§ Records drawn from a dataset
#####
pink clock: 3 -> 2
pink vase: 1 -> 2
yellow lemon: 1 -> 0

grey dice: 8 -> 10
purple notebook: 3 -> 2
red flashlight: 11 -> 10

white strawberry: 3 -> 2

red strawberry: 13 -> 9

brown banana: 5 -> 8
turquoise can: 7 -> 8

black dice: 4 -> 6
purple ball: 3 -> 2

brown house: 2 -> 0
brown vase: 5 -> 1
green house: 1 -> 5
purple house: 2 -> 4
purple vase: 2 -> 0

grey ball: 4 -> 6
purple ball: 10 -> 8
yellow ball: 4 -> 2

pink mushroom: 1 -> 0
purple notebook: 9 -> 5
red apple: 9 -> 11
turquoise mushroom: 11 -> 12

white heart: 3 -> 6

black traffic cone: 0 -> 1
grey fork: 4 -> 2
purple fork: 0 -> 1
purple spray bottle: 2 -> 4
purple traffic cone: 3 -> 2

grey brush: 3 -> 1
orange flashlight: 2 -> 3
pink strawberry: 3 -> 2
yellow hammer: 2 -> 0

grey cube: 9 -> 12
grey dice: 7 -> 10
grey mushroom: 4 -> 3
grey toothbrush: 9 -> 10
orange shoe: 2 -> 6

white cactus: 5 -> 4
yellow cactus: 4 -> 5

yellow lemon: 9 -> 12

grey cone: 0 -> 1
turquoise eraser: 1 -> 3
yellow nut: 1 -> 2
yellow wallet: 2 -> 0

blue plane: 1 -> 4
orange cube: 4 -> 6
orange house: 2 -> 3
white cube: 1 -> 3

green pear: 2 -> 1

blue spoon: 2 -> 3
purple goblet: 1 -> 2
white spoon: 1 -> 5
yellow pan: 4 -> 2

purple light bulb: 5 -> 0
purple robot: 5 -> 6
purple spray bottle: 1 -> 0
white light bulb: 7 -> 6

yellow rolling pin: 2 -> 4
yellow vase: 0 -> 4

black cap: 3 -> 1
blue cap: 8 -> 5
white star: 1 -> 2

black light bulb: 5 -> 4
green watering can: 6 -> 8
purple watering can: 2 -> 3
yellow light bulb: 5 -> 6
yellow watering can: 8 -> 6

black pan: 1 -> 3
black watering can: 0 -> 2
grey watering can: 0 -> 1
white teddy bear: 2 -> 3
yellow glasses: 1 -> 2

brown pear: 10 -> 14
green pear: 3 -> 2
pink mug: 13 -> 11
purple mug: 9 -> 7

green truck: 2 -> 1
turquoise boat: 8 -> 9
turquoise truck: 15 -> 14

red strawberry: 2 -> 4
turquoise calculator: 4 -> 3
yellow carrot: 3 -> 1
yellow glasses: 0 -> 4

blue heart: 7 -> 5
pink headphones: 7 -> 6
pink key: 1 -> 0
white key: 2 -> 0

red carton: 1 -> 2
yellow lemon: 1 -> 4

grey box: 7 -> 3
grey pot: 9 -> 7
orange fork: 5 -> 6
#####
§ What you need to do
Nothing but a number should be given: the count of lines above that include the string "grey".

§ Answer for the task
12